**ENTRIES SUPPLIED:**
######

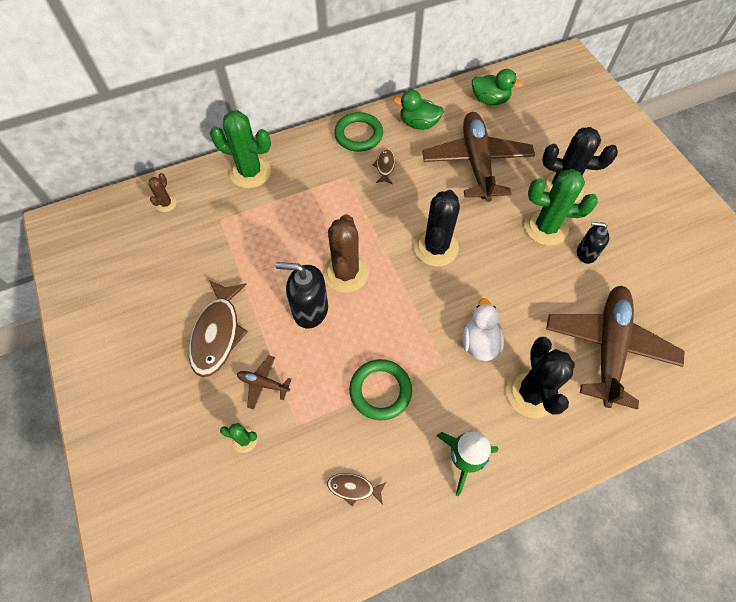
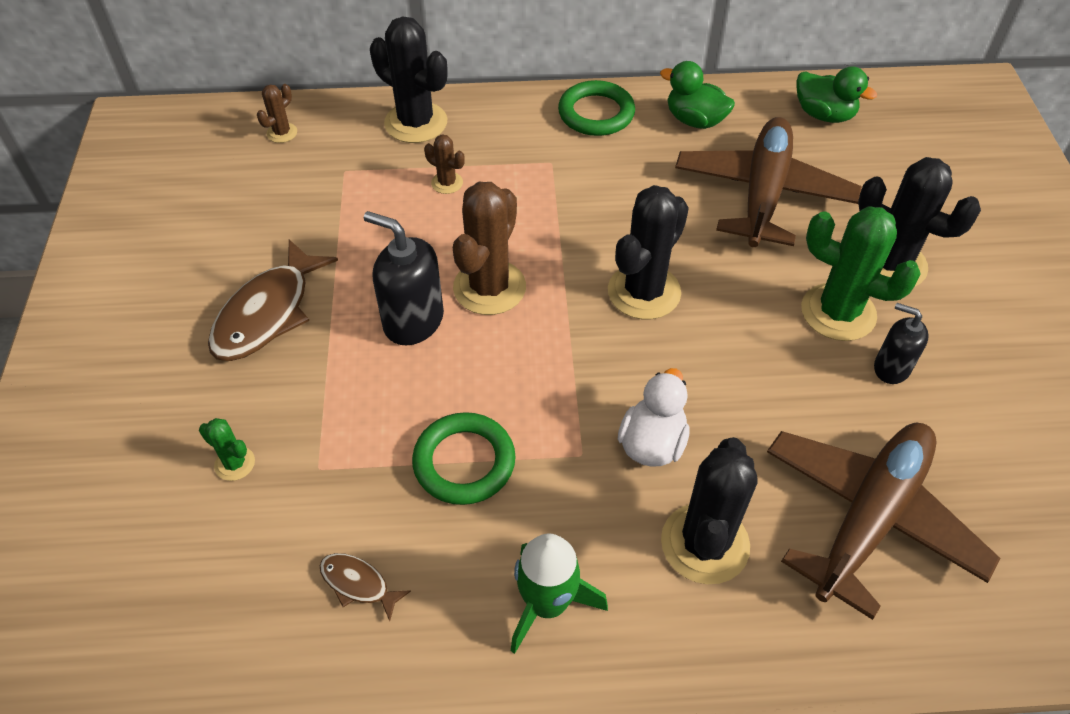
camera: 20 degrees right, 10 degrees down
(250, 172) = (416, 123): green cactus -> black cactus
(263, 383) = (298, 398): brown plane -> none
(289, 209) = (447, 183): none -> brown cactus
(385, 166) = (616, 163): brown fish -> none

######

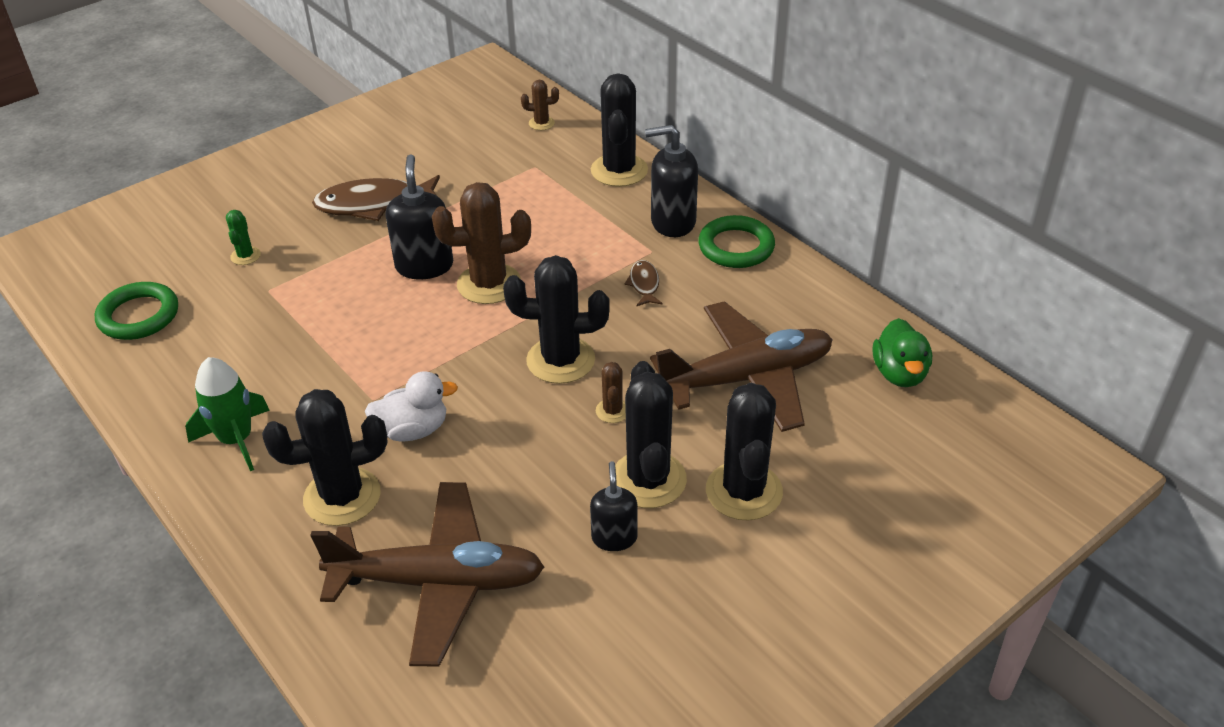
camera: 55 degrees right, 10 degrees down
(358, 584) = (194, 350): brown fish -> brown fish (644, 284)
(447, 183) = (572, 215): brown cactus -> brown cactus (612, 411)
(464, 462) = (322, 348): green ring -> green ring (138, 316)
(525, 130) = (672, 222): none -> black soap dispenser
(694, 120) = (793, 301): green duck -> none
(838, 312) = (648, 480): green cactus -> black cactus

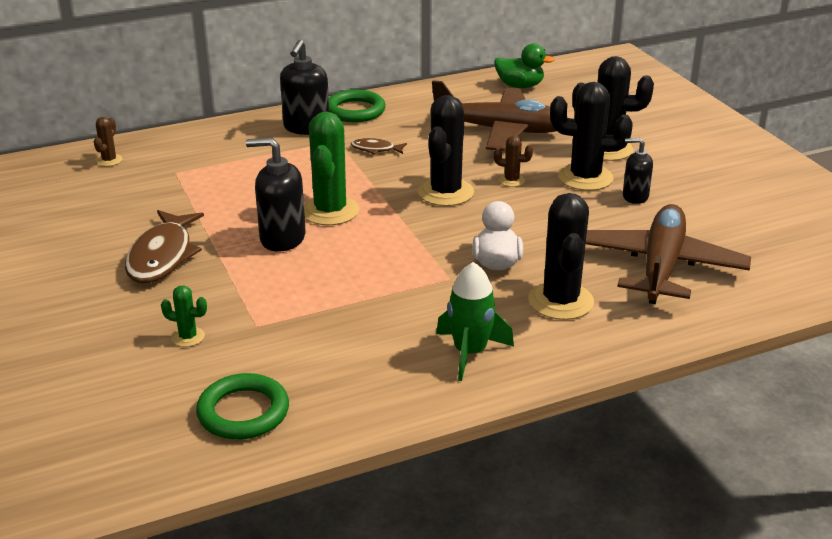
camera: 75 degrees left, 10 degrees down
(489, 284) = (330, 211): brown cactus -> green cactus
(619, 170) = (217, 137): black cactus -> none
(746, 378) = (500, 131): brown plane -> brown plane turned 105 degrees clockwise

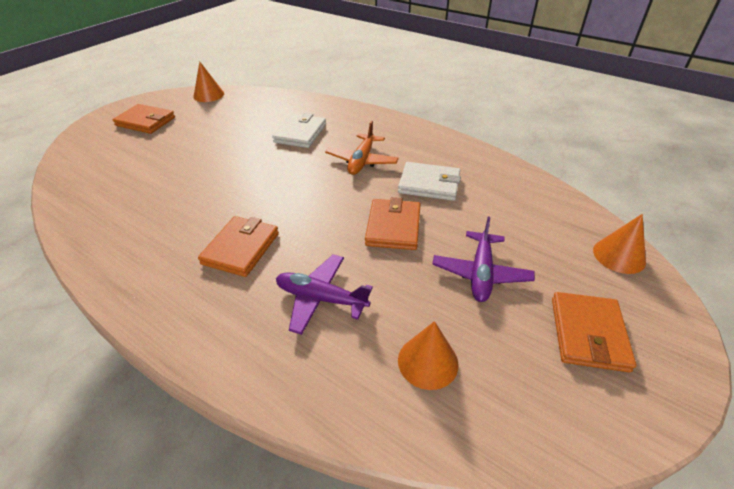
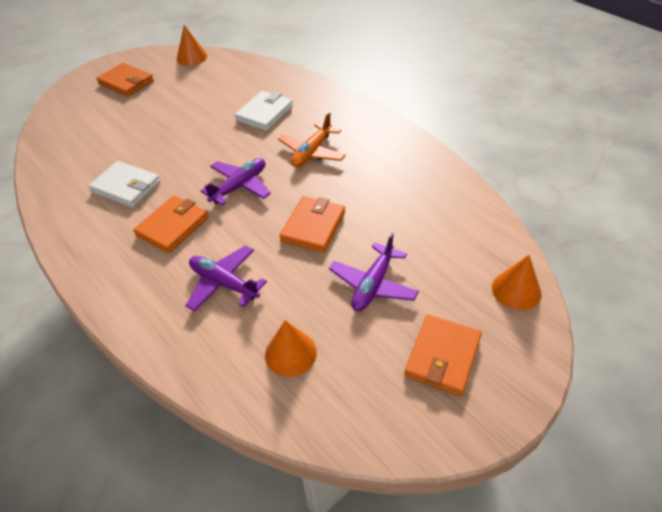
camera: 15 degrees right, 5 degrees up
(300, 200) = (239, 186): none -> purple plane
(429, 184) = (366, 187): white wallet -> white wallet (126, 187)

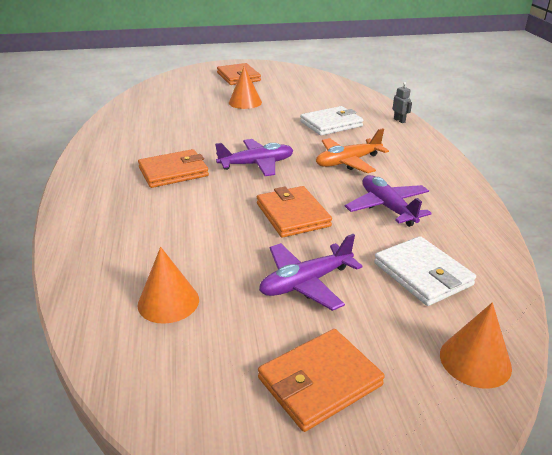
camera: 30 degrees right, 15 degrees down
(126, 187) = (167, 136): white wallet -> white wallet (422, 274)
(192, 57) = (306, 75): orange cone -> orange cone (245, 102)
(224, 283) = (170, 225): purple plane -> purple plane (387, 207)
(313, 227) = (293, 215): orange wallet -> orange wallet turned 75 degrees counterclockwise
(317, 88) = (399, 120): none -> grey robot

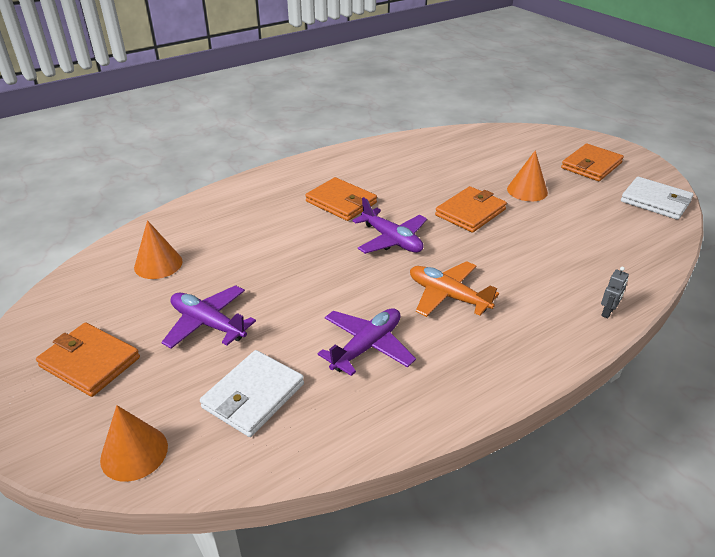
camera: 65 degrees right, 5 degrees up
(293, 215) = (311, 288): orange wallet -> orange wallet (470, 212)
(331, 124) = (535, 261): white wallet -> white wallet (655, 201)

######

**GOAL OF THE EXERCISE:** Going through the material above, how many lines contain the word "right"? Write only the number.

**SOLUTION FOR THIS PROBLEM:** 5